## [Provided records]
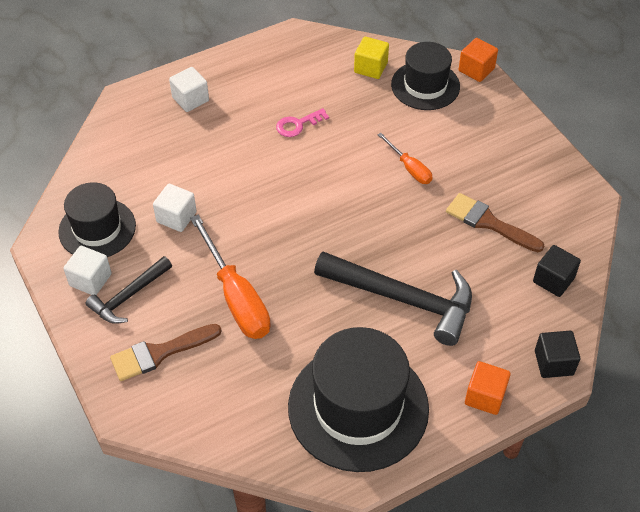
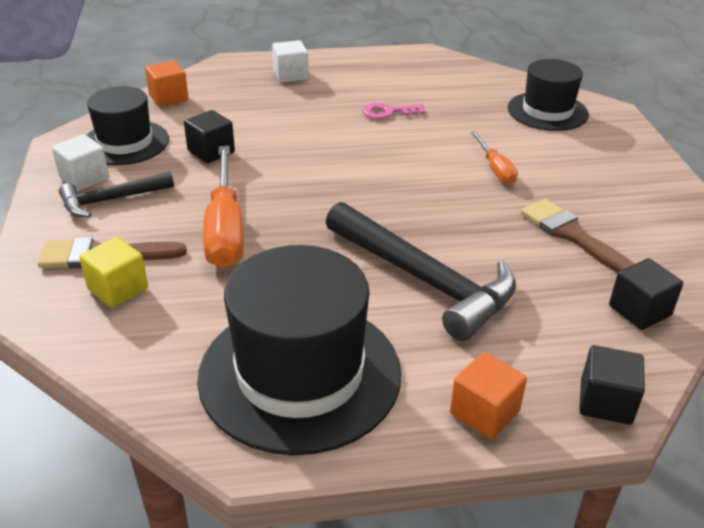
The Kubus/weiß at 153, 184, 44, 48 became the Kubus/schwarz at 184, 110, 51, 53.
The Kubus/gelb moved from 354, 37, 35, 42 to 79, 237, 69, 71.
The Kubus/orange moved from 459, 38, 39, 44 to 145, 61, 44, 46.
* * *
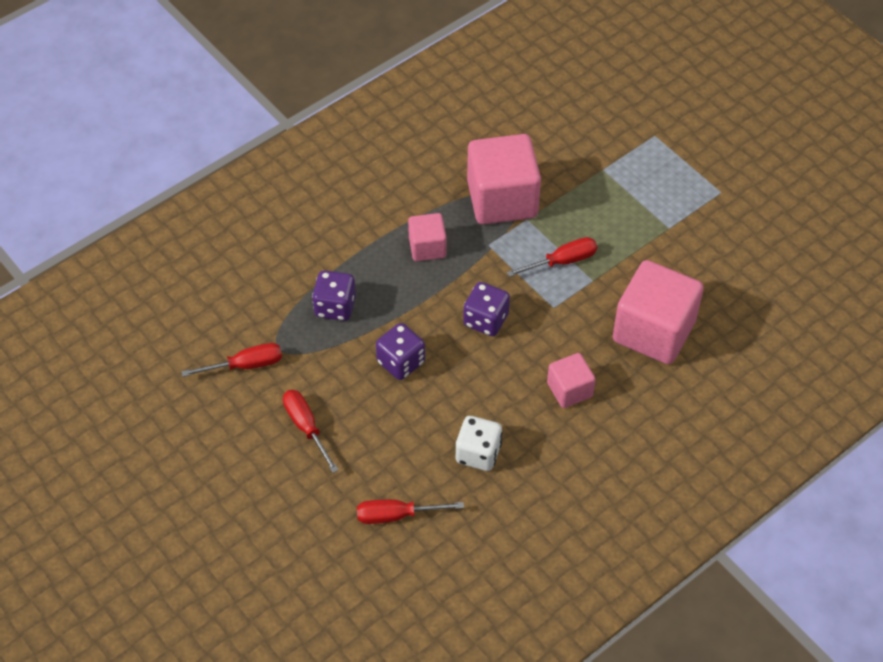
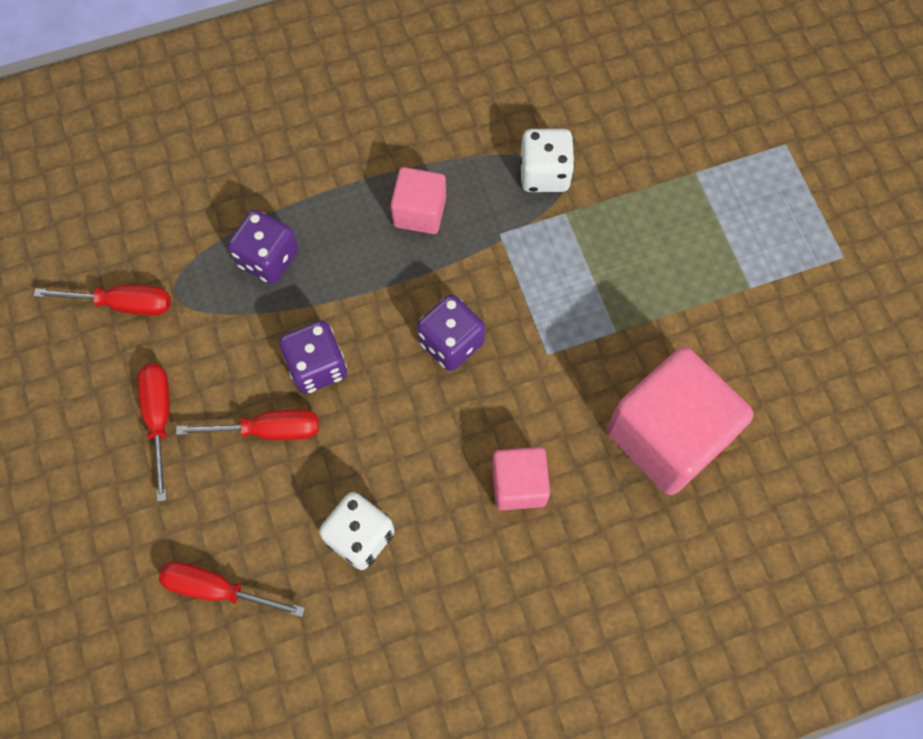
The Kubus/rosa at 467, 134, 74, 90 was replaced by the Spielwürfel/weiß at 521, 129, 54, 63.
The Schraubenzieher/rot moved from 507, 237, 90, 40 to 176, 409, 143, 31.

## [Work request]
Search the listing above for the lines with "The Kubus/weiß at" and "The Kubus/orange moved", then output those lines and all lines between them exactly.

## [Problem solution]
The Kubus/weiß at 153, 184, 44, 48 became the Kubus/schwarz at 184, 110, 51, 53.
The Kubus/gelb moved from 354, 37, 35, 42 to 79, 237, 69, 71.
The Kubus/orange moved from 459, 38, 39, 44 to 145, 61, 44, 46.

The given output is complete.